**About this task**
Beginning with the first line of the data below, set down each line exactly through the line that contains "Pfanne/blau <171,233,216,280> =>".

**Provided records**
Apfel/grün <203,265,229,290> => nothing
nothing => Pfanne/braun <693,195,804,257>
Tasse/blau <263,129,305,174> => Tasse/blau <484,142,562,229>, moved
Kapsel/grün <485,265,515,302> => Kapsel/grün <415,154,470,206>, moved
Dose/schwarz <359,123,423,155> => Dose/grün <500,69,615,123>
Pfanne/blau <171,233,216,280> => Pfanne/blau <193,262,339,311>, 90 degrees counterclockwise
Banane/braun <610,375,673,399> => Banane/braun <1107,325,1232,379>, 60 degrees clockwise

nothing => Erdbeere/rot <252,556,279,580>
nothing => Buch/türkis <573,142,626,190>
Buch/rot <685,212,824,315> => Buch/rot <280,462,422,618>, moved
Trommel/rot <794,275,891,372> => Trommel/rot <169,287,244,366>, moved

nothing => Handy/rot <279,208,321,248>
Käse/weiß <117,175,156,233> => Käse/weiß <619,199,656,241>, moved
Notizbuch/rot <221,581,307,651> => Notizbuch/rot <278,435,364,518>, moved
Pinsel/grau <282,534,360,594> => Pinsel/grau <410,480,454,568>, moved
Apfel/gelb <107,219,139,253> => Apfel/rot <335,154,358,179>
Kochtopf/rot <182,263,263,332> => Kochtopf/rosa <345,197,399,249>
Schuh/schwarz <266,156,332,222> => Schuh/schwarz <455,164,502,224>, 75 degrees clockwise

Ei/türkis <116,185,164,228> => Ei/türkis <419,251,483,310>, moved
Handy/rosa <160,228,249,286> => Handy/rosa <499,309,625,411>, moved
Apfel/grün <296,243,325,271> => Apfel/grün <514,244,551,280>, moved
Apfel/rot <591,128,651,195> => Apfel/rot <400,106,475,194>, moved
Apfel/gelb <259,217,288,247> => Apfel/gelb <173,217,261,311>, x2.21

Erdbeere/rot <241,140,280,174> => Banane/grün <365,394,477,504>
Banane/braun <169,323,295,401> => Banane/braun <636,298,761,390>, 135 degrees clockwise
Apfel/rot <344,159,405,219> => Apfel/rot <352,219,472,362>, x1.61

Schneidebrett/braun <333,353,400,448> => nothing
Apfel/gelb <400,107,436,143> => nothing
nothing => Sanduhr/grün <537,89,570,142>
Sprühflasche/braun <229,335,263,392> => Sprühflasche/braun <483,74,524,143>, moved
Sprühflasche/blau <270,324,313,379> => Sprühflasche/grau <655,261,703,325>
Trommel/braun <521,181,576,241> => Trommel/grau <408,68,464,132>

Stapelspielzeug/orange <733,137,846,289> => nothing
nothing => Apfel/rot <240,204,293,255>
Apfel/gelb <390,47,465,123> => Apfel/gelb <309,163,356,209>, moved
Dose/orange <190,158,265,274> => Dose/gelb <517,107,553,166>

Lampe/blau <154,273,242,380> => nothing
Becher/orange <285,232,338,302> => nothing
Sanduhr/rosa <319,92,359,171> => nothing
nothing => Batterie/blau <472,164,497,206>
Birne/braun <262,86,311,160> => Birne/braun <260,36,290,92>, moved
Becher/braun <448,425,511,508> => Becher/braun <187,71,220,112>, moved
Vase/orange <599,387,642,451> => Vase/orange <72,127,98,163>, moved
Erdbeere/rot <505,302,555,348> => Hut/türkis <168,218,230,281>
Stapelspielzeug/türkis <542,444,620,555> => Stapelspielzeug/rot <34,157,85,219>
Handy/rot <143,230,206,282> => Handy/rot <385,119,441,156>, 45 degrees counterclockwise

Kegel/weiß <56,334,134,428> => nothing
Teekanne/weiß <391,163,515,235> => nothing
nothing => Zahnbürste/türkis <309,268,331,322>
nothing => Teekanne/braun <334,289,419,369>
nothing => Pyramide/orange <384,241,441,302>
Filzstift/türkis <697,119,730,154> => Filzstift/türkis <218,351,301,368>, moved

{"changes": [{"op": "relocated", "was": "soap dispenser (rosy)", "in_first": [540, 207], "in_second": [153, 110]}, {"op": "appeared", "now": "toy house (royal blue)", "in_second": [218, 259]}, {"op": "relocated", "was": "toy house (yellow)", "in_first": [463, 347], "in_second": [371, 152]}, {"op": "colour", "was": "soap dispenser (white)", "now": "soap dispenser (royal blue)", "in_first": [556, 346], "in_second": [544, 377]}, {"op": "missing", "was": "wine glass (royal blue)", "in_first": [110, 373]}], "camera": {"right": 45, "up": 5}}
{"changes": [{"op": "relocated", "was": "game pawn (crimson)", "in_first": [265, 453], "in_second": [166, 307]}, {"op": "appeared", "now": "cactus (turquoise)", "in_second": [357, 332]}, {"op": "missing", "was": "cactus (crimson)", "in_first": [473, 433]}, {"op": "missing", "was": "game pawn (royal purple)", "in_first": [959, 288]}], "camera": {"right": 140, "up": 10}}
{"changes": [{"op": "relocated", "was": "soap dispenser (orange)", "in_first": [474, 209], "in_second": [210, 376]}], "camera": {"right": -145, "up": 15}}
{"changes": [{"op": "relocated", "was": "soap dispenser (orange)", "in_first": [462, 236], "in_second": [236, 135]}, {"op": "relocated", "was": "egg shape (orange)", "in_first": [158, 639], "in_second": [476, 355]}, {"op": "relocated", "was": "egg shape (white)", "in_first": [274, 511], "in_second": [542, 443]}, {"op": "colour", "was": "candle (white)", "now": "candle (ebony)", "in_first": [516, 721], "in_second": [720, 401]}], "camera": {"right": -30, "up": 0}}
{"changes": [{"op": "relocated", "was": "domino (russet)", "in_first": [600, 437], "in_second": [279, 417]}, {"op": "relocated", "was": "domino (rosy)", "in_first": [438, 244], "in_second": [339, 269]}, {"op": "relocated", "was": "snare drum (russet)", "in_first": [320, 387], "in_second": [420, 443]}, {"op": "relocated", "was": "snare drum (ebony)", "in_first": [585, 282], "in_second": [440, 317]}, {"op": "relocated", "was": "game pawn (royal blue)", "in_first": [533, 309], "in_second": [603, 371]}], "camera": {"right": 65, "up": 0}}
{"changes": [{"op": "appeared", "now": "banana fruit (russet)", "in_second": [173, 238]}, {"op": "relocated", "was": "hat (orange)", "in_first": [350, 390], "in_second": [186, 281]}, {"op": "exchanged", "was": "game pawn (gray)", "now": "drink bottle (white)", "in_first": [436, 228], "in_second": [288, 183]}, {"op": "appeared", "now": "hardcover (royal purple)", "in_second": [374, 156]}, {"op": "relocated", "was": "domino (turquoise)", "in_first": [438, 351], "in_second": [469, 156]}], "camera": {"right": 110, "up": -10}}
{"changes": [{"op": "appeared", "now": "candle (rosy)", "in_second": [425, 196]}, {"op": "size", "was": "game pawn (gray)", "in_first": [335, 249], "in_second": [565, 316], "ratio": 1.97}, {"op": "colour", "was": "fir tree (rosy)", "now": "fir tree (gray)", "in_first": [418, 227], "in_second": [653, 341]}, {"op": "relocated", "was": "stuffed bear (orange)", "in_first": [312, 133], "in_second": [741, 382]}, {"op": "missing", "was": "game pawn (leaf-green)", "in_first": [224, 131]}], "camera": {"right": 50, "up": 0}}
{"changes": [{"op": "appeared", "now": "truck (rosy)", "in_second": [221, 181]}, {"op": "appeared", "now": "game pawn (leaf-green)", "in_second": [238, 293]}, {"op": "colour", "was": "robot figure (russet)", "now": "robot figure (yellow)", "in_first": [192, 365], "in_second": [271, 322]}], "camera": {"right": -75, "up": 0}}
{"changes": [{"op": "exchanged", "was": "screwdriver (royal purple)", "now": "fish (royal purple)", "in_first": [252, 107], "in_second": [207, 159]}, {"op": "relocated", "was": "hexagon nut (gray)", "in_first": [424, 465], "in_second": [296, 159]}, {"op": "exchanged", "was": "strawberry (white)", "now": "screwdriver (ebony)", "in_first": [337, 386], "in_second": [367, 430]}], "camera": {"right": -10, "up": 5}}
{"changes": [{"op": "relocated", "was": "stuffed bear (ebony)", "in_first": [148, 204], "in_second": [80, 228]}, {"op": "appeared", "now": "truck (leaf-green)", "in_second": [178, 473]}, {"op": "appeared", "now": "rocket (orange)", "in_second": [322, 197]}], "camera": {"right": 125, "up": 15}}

**Exercise response**
Apfel/grün <203,265,229,290> => nothing
nothing => Pfanne/braun <693,195,804,257>
Tasse/blau <263,129,305,174> => Tasse/blau <484,142,562,229>, moved
Kapsel/grün <485,265,515,302> => Kapsel/grün <415,154,470,206>, moved
Dose/schwarz <359,123,423,155> => Dose/grün <500,69,615,123>
Pfanne/blau <171,233,216,280> => Pfanne/blau <193,262,339,311>, 90 degrees counterclockwise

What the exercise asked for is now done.